Two-scene object counts
-*-*-

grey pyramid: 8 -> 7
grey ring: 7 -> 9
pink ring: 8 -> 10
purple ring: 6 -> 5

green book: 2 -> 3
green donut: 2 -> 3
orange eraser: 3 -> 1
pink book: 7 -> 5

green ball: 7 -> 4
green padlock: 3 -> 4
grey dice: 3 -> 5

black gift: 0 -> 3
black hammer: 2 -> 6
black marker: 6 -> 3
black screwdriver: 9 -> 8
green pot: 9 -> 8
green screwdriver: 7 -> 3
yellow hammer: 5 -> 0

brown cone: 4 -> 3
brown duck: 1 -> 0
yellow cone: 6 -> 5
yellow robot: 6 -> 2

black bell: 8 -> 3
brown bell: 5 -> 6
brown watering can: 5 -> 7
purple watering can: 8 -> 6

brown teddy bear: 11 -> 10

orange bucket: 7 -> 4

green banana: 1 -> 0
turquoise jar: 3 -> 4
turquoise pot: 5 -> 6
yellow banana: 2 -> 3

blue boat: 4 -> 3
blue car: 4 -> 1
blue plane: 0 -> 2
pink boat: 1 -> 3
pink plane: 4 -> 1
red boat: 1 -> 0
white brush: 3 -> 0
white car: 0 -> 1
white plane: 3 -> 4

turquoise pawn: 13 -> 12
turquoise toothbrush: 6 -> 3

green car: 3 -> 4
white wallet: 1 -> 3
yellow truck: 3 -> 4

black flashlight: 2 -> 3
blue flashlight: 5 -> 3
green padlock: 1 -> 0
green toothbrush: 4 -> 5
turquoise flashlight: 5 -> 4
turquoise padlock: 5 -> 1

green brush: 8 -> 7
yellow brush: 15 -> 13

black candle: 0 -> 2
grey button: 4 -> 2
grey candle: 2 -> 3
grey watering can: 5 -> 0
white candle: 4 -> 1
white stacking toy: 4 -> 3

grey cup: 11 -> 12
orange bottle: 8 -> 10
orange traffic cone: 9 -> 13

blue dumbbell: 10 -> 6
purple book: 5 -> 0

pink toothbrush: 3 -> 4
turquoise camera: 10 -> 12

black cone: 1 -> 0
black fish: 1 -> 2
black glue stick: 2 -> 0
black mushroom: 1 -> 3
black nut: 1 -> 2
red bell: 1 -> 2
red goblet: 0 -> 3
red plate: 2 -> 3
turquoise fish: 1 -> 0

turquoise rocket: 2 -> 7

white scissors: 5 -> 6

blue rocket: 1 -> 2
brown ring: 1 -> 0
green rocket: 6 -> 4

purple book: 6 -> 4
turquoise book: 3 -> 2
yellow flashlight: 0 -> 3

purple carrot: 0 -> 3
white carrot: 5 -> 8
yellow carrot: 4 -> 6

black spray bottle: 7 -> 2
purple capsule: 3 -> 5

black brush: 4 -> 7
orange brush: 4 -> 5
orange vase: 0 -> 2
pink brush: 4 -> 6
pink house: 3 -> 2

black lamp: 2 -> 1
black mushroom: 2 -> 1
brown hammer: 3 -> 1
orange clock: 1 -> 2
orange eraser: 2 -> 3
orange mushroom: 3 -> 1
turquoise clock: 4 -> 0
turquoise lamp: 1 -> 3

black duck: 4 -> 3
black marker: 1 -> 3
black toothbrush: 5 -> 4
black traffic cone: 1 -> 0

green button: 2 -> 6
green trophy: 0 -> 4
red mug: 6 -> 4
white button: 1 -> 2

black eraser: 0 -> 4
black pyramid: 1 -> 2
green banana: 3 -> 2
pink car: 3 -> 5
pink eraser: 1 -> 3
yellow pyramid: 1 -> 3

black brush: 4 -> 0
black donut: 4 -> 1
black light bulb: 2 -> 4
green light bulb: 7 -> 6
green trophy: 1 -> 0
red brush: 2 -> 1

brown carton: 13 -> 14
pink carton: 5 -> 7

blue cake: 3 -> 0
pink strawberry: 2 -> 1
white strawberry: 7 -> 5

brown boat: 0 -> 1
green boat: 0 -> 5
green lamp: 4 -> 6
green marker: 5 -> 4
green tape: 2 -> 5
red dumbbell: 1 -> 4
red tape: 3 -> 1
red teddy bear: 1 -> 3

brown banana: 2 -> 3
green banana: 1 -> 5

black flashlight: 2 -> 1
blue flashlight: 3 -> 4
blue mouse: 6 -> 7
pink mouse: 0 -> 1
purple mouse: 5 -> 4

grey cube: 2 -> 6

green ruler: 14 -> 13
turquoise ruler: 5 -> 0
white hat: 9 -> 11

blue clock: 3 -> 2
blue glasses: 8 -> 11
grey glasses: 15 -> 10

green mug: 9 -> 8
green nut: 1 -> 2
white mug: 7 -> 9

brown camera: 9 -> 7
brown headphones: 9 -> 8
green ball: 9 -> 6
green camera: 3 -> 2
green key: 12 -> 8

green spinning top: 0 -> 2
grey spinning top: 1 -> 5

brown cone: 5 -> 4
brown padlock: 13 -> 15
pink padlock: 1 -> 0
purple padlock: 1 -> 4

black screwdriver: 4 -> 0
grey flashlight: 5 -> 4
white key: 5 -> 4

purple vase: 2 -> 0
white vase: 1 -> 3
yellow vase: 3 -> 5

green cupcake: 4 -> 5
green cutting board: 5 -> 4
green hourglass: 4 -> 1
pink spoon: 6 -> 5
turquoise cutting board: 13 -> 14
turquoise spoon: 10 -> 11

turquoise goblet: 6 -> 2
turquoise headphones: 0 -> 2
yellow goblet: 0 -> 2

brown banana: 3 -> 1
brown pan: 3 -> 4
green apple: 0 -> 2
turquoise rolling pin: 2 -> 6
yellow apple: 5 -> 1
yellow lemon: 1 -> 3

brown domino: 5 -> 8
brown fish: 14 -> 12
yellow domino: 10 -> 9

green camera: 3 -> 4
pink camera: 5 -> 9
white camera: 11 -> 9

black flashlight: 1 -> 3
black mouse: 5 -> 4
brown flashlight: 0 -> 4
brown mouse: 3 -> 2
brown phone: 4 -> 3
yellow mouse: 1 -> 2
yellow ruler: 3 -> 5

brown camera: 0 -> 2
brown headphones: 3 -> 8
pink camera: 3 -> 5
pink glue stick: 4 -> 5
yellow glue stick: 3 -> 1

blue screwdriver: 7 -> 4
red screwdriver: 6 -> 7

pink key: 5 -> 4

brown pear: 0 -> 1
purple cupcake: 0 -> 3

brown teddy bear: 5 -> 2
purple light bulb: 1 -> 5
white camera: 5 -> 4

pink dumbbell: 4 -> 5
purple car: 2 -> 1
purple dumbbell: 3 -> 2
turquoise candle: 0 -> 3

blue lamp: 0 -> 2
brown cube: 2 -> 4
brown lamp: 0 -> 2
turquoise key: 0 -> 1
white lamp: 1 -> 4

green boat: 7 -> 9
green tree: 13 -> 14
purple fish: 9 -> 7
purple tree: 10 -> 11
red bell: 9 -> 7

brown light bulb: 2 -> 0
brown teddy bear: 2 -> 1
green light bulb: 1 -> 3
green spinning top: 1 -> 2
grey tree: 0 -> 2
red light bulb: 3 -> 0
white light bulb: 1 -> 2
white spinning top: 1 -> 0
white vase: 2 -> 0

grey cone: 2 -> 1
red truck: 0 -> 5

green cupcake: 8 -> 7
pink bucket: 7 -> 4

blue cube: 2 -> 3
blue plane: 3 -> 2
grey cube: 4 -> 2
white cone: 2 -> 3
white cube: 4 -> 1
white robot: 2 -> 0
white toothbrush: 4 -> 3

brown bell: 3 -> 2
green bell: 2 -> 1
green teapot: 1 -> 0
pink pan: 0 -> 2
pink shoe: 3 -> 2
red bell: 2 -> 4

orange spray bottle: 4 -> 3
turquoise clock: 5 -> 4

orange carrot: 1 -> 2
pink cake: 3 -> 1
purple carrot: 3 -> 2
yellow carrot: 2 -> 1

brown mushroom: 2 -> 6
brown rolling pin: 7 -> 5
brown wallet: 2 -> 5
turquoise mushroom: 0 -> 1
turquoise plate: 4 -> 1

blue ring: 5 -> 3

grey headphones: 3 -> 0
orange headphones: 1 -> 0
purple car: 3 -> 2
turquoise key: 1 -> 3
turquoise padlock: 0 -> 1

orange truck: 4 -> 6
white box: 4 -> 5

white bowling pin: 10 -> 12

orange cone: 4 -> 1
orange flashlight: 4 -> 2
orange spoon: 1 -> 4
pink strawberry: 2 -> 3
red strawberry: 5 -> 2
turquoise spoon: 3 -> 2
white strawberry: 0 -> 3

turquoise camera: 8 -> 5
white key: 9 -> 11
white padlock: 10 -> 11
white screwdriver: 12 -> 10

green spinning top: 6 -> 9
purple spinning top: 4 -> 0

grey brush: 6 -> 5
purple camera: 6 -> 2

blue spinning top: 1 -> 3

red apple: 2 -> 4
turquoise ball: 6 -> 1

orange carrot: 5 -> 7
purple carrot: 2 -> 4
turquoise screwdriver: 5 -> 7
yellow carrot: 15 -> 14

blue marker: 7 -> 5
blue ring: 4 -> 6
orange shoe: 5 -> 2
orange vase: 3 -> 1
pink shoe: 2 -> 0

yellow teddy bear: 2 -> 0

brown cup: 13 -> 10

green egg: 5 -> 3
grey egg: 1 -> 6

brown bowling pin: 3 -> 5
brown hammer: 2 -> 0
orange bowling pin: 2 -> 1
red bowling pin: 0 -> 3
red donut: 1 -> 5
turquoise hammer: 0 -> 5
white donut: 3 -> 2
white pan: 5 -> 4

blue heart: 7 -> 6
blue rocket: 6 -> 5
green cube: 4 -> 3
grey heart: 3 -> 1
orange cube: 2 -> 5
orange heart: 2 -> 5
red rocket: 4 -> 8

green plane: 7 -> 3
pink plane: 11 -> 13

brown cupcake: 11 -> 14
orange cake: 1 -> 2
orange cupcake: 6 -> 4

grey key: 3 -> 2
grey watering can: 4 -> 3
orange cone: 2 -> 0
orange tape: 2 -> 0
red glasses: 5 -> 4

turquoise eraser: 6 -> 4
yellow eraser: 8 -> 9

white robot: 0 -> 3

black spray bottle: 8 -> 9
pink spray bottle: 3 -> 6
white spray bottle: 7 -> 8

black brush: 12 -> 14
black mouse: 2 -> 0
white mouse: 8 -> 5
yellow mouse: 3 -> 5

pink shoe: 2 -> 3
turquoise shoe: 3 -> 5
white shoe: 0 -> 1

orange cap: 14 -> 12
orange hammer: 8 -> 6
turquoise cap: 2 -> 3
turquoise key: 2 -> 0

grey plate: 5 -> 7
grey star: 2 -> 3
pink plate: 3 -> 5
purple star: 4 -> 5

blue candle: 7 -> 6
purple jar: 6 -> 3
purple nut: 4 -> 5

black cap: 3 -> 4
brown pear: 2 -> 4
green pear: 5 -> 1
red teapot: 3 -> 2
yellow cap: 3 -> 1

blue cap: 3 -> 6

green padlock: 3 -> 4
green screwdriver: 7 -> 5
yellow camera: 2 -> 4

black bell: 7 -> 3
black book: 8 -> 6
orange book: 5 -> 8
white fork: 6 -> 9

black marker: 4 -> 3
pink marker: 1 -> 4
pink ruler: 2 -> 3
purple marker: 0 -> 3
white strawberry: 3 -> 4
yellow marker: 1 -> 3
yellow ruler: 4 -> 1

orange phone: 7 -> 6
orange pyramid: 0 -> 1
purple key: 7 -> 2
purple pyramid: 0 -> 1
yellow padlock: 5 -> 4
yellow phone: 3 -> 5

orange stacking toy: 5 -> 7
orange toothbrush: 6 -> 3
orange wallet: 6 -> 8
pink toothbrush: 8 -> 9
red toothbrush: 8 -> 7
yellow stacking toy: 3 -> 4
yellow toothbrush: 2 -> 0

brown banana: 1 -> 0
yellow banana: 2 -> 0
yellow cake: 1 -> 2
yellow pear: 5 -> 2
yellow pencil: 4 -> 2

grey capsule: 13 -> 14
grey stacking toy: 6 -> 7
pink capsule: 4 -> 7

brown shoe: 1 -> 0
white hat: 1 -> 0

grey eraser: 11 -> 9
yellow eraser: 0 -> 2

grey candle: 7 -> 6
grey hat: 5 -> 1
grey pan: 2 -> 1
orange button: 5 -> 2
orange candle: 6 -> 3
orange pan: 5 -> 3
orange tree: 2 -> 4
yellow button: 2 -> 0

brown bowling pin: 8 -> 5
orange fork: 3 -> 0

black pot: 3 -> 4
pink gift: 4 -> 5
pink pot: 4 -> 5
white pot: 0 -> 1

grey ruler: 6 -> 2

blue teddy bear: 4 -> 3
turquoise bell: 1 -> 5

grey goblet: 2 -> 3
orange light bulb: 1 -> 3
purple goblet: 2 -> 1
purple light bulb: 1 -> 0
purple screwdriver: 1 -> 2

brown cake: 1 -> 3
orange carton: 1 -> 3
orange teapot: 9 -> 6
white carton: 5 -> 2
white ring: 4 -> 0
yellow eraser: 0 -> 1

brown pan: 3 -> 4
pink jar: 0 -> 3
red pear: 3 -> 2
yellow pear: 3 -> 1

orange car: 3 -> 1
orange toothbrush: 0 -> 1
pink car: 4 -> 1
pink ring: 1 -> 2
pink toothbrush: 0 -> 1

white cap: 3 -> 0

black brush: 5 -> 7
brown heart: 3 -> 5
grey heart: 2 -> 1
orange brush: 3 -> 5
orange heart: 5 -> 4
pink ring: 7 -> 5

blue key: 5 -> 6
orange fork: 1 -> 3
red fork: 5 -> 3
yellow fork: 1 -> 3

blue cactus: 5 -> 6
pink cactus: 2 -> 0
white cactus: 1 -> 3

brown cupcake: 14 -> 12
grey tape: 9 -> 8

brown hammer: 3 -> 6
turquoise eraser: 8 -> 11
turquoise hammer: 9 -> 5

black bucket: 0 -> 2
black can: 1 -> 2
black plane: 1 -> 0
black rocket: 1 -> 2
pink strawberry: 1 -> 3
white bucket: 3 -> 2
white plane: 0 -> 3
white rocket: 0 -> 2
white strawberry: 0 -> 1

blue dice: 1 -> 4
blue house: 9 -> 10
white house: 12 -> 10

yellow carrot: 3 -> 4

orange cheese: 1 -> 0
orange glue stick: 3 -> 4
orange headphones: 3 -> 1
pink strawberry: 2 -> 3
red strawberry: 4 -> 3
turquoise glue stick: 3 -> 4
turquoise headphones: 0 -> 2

-*-*-

### Problem statement
Retype exactly, and only, the lines above from the one where "brown bowling pin: 3 -> 5" occurs up to and including the one where "green cube: 4 -> 3" occurs.

### Task output
brown bowling pin: 3 -> 5
brown hammer: 2 -> 0
orange bowling pin: 2 -> 1
red bowling pin: 0 -> 3
red donut: 1 -> 5
turquoise hammer: 0 -> 5
white donut: 3 -> 2
white pan: 5 -> 4

blue heart: 7 -> 6
blue rocket: 6 -> 5
green cube: 4 -> 3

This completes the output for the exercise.